STORED DATA —

▼

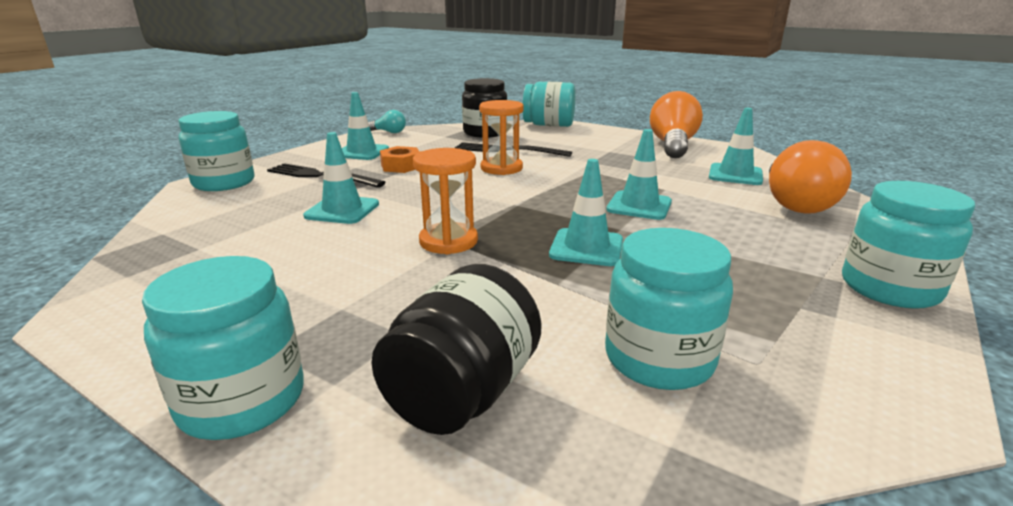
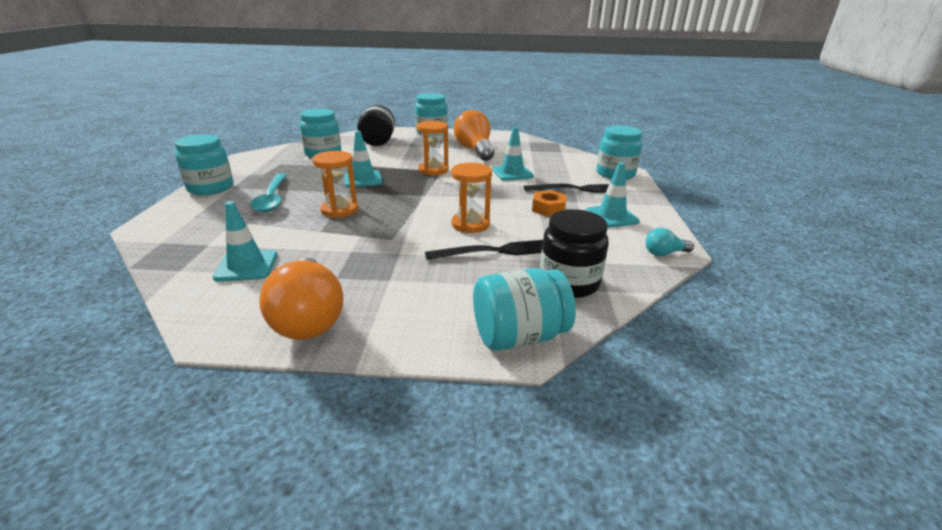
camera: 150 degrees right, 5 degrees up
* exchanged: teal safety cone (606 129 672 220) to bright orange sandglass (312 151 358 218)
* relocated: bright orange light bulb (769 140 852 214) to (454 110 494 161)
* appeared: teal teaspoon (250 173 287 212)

▲

EXERCISE DETAILS — Set the listing down again exactly, skipping each picture.

PROBLEM SOLUTION —
camera: 150 degrees right, 5 degrees up
* exchanged: teal safety cone (606 129 672 220) to bright orange sandglass (312 151 358 218)
* relocated: bright orange light bulb (769 140 852 214) to (454 110 494 161)
* appeared: teal teaspoon (250 173 287 212)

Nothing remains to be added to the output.